Instructions for the task:
The lines from the start of the data up to and including the one with "white brick G8:H8 level 1 -> none" should be returned exactly, and nothing else.

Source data
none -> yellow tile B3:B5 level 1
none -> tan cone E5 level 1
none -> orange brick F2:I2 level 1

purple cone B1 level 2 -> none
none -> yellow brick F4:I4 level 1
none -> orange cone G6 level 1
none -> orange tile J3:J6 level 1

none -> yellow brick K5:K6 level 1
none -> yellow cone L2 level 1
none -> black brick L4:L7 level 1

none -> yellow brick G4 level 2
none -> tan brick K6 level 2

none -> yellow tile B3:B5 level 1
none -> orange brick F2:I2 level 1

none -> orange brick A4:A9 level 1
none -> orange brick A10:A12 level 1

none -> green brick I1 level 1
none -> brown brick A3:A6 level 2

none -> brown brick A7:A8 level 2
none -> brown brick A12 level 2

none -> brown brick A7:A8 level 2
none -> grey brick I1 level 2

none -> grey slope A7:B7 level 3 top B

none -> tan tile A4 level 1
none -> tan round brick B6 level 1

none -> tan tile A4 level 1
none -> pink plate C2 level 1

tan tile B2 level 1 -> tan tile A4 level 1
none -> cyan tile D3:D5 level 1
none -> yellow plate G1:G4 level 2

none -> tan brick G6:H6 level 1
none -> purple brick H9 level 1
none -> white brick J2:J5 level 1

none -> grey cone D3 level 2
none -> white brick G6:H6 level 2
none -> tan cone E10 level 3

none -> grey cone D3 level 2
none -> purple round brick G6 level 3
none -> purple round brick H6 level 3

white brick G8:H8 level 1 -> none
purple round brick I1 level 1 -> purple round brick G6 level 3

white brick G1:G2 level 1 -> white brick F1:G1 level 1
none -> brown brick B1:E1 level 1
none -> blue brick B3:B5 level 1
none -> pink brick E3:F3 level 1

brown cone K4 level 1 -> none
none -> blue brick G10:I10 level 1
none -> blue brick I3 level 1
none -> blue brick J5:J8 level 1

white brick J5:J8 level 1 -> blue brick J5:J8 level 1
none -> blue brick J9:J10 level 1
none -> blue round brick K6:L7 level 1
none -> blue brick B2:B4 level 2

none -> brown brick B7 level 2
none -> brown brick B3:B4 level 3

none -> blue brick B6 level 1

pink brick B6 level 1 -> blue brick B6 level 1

Problem solution:
none -> yellow tile B3:B5 level 1
none -> tan cone E5 level 1
none -> orange brick F2:I2 level 1

purple cone B1 level 2 -> none
none -> yellow brick F4:I4 level 1
none -> orange cone G6 level 1
none -> orange tile J3:J6 level 1

none -> yellow brick K5:K6 level 1
none -> yellow cone L2 level 1
none -> black brick L4:L7 level 1

none -> yellow brick G4 level 2
none -> tan brick K6 level 2

none -> yellow tile B3:B5 level 1
none -> orange brick F2:I2 level 1

none -> orange brick A4:A9 level 1
none -> orange brick A10:A12 level 1

none -> green brick I1 level 1
none -> brown brick A3:A6 level 2

none -> brown brick A7:A8 level 2
none -> brown brick A12 level 2

none -> brown brick A7:A8 level 2
none -> grey brick I1 level 2

none -> grey slope A7:B7 level 3 top B

none -> tan tile A4 level 1
none -> tan round brick B6 level 1

none -> tan tile A4 level 1
none -> pink plate C2 level 1

tan tile B2 level 1 -> tan tile A4 level 1
none -> cyan tile D3:D5 level 1
none -> yellow plate G1:G4 level 2

none -> tan brick G6:H6 level 1
none -> purple brick H9 level 1
none -> white brick J2:J5 level 1

none -> grey cone D3 level 2
none -> white brick G6:H6 level 2
none -> tan cone E10 level 3

none -> grey cone D3 level 2
none -> purple round brick G6 level 3
none -> purple round brick H6 level 3

white brick G8:H8 level 1 -> none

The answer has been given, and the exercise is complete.